Find the lines of the listing that contain the string "slope", and return them.
------ PROVIDED RECORDS
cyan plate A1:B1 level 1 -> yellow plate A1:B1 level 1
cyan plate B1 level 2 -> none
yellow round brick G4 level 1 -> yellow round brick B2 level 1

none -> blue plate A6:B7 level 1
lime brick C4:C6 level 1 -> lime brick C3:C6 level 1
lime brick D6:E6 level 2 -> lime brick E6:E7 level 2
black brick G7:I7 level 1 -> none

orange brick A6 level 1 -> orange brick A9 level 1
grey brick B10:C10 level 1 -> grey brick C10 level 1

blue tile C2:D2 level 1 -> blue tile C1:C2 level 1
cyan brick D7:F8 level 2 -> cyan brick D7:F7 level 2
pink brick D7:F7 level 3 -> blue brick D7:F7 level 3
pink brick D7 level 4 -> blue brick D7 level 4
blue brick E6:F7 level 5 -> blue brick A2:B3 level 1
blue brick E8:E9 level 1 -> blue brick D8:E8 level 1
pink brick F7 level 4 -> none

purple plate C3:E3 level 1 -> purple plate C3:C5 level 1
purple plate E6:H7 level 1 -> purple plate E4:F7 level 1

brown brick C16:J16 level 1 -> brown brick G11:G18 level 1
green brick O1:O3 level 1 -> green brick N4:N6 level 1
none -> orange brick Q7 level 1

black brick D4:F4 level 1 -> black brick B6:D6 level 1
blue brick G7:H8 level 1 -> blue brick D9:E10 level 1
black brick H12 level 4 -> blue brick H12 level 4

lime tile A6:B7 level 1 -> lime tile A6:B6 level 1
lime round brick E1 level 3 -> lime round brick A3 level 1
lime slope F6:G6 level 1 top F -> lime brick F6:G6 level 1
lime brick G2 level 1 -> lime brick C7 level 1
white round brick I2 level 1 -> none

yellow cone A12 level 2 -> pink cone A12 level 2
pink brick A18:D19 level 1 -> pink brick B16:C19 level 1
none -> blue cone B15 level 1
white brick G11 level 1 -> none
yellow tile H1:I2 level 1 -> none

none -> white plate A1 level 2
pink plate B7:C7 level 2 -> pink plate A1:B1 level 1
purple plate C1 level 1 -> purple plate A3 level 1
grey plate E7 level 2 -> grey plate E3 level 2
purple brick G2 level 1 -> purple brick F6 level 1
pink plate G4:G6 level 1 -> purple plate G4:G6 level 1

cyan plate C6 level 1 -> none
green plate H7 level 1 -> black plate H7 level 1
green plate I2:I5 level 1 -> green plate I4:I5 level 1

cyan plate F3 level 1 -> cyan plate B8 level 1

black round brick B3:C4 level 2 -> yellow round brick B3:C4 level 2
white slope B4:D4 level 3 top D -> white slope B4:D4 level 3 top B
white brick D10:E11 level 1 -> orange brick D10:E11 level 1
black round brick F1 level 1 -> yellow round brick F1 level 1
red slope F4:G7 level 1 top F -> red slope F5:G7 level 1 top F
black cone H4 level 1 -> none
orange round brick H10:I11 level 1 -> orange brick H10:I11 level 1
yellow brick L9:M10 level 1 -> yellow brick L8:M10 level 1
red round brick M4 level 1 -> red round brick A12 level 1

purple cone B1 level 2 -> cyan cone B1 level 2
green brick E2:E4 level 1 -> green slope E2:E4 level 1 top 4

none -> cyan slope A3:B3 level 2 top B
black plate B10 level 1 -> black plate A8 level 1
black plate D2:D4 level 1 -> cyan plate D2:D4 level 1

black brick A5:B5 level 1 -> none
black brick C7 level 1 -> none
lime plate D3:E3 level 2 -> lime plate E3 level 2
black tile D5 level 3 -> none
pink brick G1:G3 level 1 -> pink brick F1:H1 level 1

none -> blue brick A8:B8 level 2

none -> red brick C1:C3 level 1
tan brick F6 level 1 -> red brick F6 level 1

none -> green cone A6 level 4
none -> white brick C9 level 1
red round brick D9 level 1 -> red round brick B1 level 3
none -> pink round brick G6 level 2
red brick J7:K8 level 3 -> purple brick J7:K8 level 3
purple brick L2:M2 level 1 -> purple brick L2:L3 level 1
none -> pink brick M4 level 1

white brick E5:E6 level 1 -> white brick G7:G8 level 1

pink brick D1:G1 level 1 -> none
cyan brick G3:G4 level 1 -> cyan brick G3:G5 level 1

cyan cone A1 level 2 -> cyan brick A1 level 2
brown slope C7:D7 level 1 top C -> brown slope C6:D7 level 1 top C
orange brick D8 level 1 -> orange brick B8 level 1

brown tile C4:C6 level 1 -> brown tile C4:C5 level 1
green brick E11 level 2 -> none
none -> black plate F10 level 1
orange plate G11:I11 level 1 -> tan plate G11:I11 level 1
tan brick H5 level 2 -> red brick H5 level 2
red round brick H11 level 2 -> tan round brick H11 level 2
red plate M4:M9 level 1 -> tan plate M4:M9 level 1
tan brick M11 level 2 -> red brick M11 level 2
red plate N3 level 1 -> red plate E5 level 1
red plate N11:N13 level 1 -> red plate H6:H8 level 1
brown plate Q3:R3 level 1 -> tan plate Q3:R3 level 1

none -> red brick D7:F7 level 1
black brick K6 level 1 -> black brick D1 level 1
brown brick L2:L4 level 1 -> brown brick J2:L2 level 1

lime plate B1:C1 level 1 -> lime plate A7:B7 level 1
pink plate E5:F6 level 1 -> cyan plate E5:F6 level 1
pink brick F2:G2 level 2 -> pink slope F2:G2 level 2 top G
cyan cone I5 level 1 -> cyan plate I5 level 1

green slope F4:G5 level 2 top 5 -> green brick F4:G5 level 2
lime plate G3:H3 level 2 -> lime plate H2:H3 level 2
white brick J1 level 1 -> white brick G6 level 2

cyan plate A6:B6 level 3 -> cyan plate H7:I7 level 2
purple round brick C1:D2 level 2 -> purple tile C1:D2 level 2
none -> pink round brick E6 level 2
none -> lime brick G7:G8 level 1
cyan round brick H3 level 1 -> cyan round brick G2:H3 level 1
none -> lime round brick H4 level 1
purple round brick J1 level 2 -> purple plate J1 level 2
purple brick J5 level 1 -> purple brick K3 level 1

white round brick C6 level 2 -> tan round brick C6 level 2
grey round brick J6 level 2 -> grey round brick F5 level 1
------------
= EXPECTED ANSWER =
lime slope F6:G6 level 1 top F -> lime brick F6:G6 level 1
white slope B4:D4 level 3 top D -> white slope B4:D4 level 3 top B
red slope F4:G7 level 1 top F -> red slope F5:G7 level 1 top F
green brick E2:E4 level 1 -> green slope E2:E4 level 1 top 4
none -> cyan slope A3:B3 level 2 top B
brown slope C7:D7 level 1 top C -> brown slope C6:D7 level 1 top C
pink brick F2:G2 level 2 -> pink slope F2:G2 level 2 top G
green slope F4:G5 level 2 top 5 -> green brick F4:G5 level 2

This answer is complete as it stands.